Task description
Print all the data that follows exactly, images excluded.

Dataset records

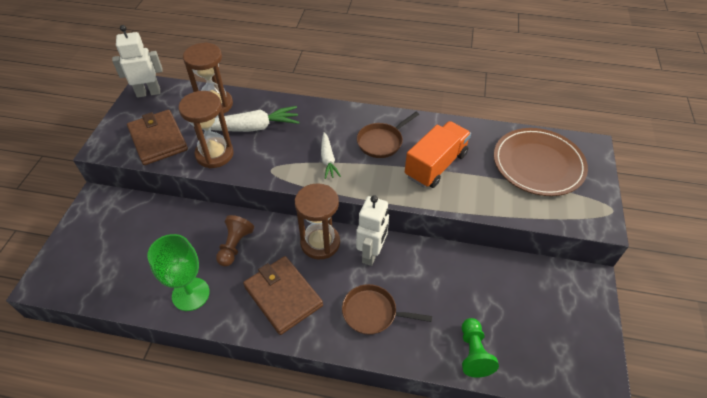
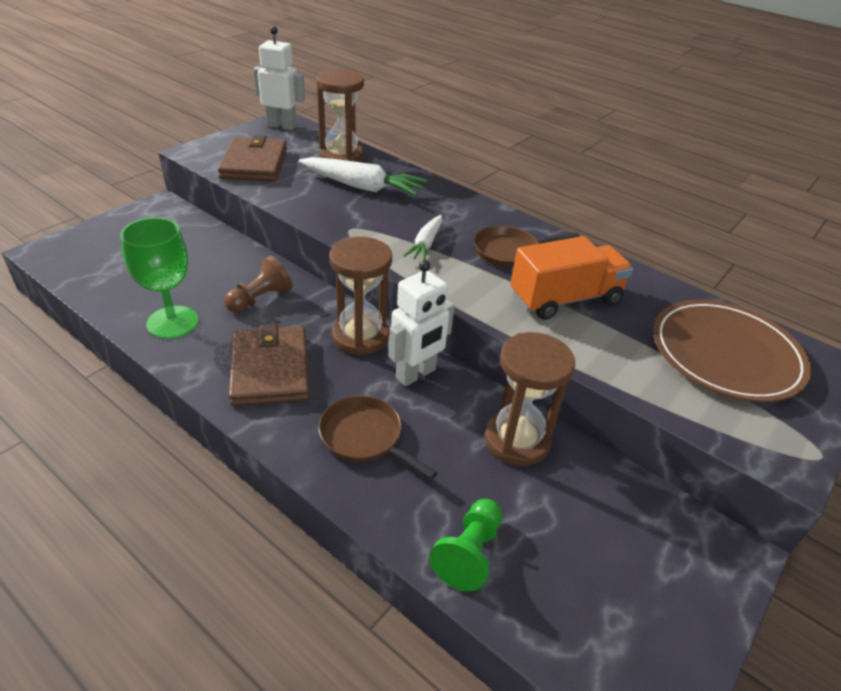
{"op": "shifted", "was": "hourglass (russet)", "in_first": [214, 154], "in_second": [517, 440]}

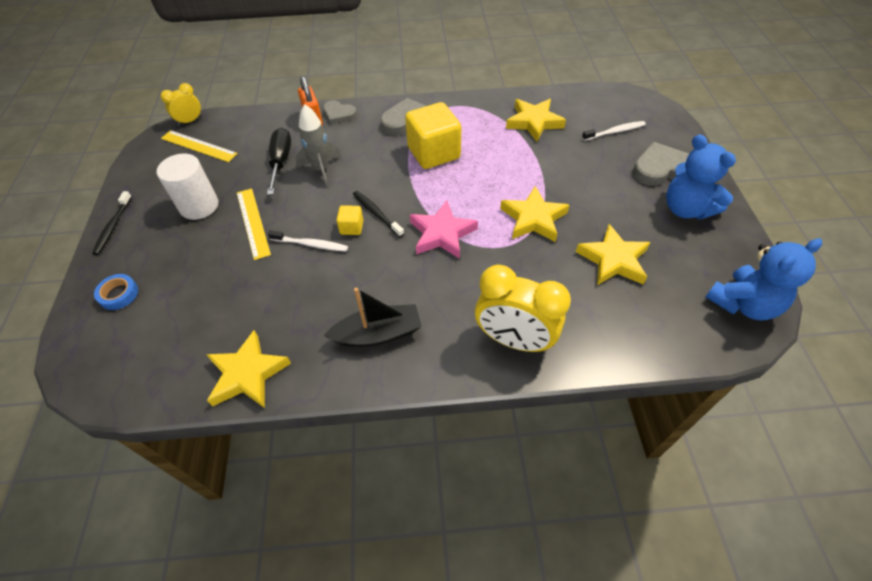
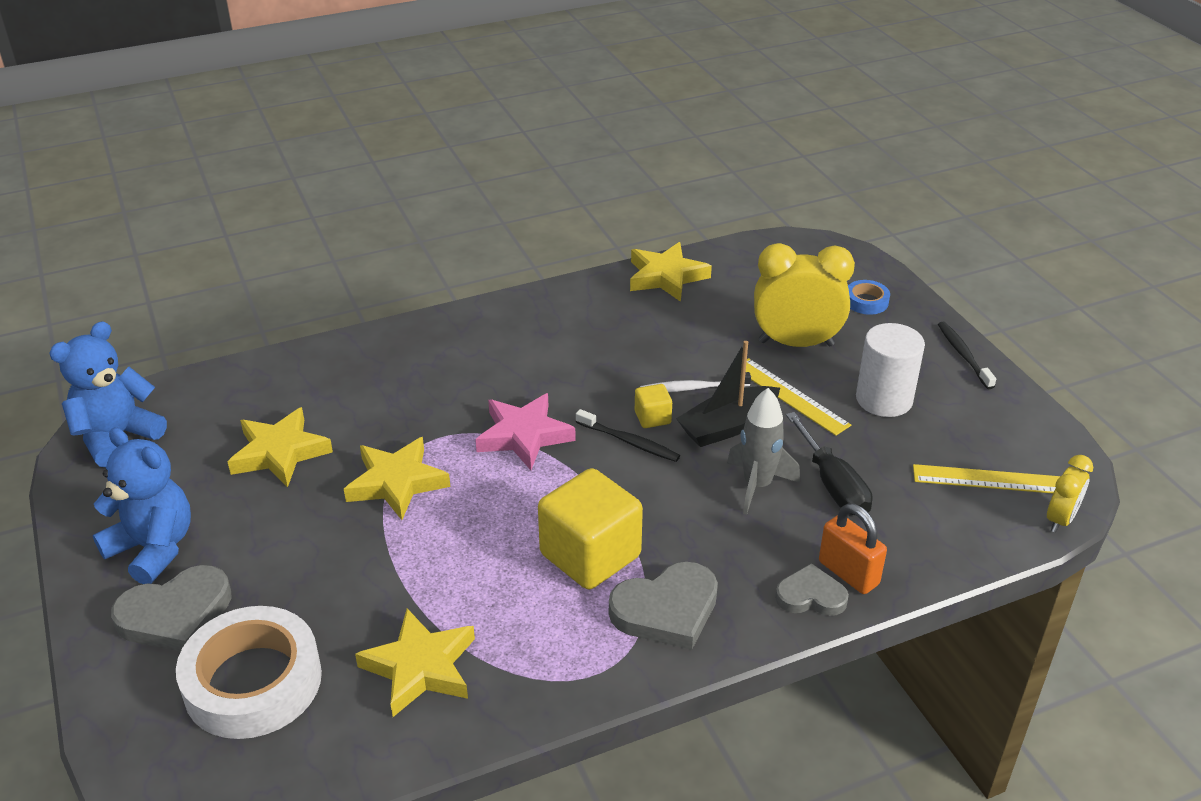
{"op": "swapped", "was": "toothbrush (pure white)", "now": "sticky tape (pure white)", "in_first": [615, 132], "in_second": [253, 682]}
{"op": "shifted", "was": "toy boat (black)", "in_first": [378, 334], "in_second": [728, 426]}
{"op": "shifted", "was": "clock (yellow)", "in_first": [514, 340], "in_second": [796, 343]}

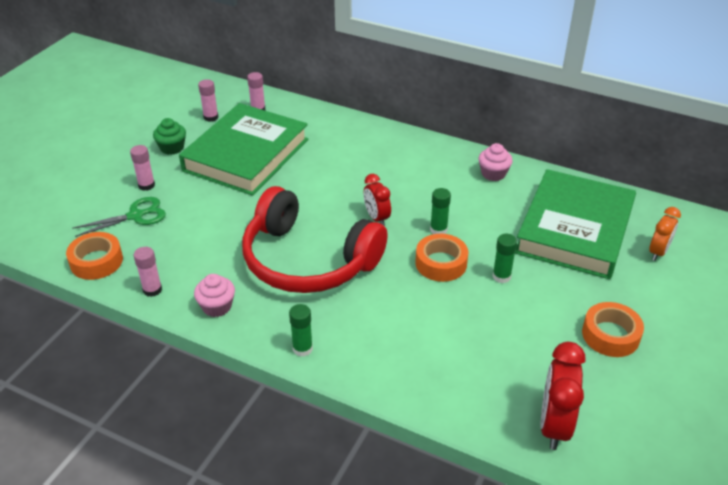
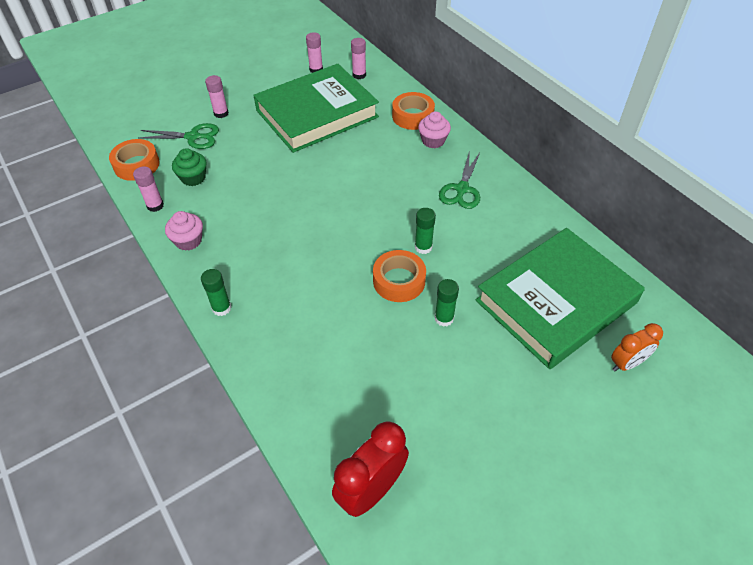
{"op": "shifted", "was": "muffin (leaf-green)", "in_first": [172, 148], "in_second": [193, 178]}
{"op": "shifted", "was": "sticky tape (orange)", "in_first": [610, 335], "in_second": [413, 116]}
{"op": "shifted", "was": "muffin (pink)", "in_first": [493, 174], "in_second": [433, 141]}
{"op": "new", "now": "pair of scissors (leaf-green)", "in_second": [462, 189]}
{"op": "gone", "was": "headphones (crimson)", "in_first": [307, 260]}
{"op": "gone", "was": "clock (crimson)", "in_first": [376, 218]}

Answer for the task
{"op": "shifted", "was": "hourglass (russet)", "in_first": [214, 154], "in_second": [517, 440]}

{"op": "swapped", "was": "toothbrush (pure white)", "now": "sticky tape (pure white)", "in_first": [615, 132], "in_second": [253, 682]}
{"op": "shifted", "was": "toy boat (black)", "in_first": [378, 334], "in_second": [728, 426]}
{"op": "shifted", "was": "clock (yellow)", "in_first": [514, 340], "in_second": [796, 343]}

{"op": "shifted", "was": "muffin (leaf-green)", "in_first": [172, 148], "in_second": [193, 178]}
{"op": "shifted", "was": "sticky tape (orange)", "in_first": [610, 335], "in_second": [413, 116]}
{"op": "shifted", "was": "muffin (pink)", "in_first": [493, 174], "in_second": [433, 141]}
{"op": "new", "now": "pair of scissors (leaf-green)", "in_second": [462, 189]}
{"op": "gone", "was": "headphones (crimson)", "in_first": [307, 260]}
{"op": "gone", "was": "clock (crimson)", "in_first": [376, 218]}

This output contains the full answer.